Input material:

>>>

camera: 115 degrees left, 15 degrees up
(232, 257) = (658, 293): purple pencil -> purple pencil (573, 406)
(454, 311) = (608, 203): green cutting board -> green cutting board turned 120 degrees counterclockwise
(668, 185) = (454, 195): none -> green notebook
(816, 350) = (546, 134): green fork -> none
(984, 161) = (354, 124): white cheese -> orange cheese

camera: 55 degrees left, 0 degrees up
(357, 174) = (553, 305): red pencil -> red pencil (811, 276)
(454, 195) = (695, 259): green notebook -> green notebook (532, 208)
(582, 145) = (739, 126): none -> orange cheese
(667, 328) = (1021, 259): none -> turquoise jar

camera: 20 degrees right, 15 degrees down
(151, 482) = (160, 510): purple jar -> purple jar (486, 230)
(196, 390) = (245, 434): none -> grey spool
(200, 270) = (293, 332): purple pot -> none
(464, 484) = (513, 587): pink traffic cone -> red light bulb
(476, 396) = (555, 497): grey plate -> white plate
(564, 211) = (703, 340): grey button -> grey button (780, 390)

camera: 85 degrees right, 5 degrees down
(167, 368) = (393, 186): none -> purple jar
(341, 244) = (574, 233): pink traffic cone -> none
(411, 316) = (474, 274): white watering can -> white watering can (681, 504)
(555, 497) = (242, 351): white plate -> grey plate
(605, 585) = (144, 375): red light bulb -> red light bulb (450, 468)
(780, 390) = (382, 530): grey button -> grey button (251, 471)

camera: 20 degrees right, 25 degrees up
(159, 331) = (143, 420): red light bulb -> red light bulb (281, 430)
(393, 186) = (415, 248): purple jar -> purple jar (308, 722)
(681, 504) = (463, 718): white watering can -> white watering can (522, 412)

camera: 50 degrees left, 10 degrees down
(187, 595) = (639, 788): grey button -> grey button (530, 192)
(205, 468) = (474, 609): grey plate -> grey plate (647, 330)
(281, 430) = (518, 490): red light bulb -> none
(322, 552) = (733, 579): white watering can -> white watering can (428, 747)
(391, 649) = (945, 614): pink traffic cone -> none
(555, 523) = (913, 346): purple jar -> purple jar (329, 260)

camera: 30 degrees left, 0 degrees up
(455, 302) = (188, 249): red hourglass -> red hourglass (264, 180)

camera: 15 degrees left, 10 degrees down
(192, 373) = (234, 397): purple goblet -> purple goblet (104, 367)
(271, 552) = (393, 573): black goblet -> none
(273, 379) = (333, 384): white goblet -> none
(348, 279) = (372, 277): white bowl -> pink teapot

<<<

Task details: An exact copy of the lines above between the line holding "(464, 484) = (513, 587): pink" and the line holding "(555, 497) = (242, 351): white", inclusive, is the whole answer.

Solution:
(464, 484) = (513, 587): pink traffic cone -> red light bulb
(476, 396) = (555, 497): grey plate -> white plate
(564, 211) = (703, 340): grey button -> grey button (780, 390)

camera: 85 degrees right, 5 degrees down
(167, 368) = (393, 186): none -> purple jar
(341, 244) = (574, 233): pink traffic cone -> none
(411, 316) = (474, 274): white watering can -> white watering can (681, 504)
(555, 497) = (242, 351): white plate -> grey plate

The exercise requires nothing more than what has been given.